Problem requirements
Transcribe all the entries word for word, but omit the images.

[Data supplied Boundary: Start]

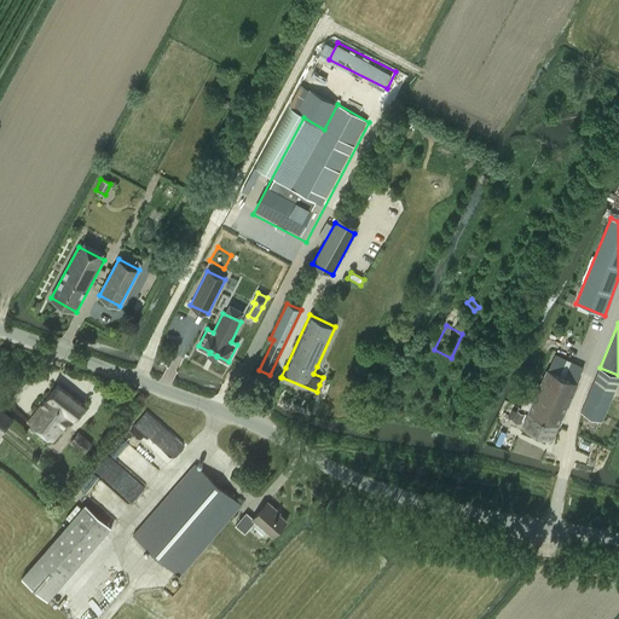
[(185,328),(183,336),(192,339),(195,330),(185,328)]
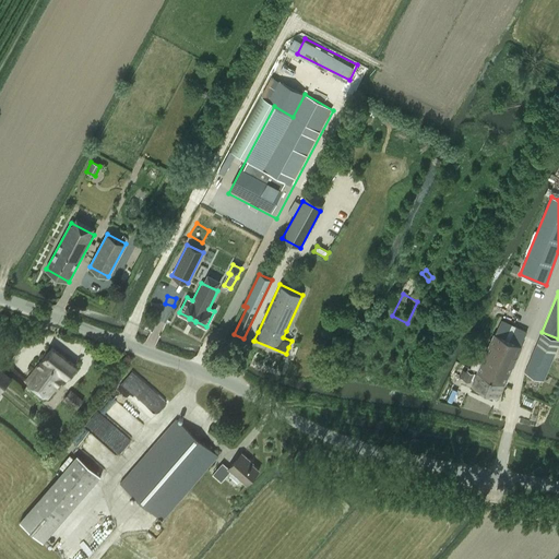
[(495,336),(478,372),(473,385),(498,396),(522,345),(521,345),(526,331),(501,320),(495,336)]
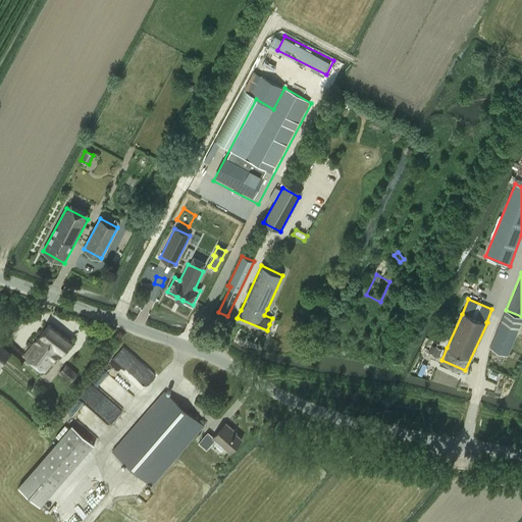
[(493,340),(490,347),(496,350),(508,355),(521,320),(521,316),(506,310),(493,340)]
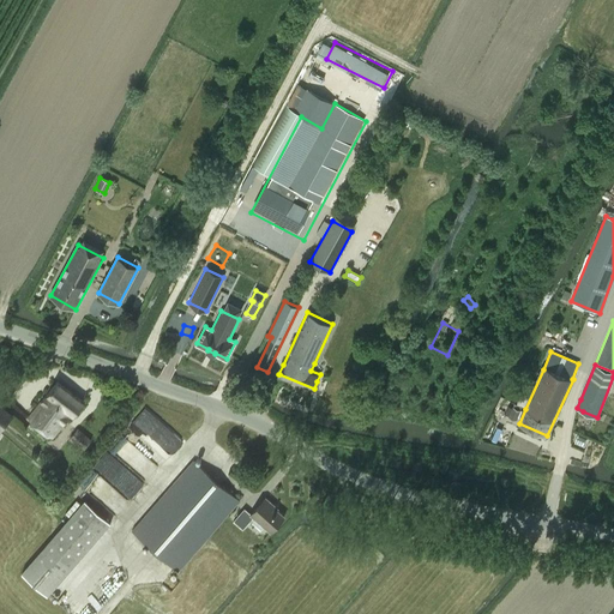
[(74,415),(84,403),(58,381),(29,417),(53,437),(72,413),(74,415)]
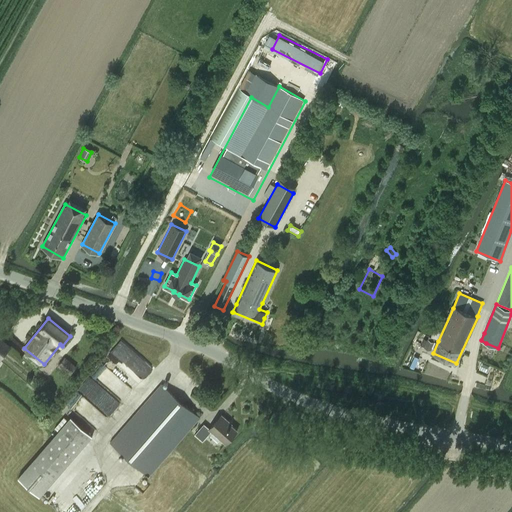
[(428,339),(413,332),(410,341),(424,347),(428,339)]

[Data supplied Boundary: End]

Task response
[(185,328),(183,336),(192,339),(195,330),(185,328)]
[(495,336),(478,372),(473,385),(498,396),(522,345),(521,345),(526,331),(501,320),(495,336)]
[(493,340),(490,347),(496,350),(508,355),(521,320),(521,316),(506,310),(493,340)]
[(74,415),(84,403),(58,381),(29,417),(53,437),(72,413),(74,415)]
[(428,339),(413,332),(410,341),(424,347),(428,339)]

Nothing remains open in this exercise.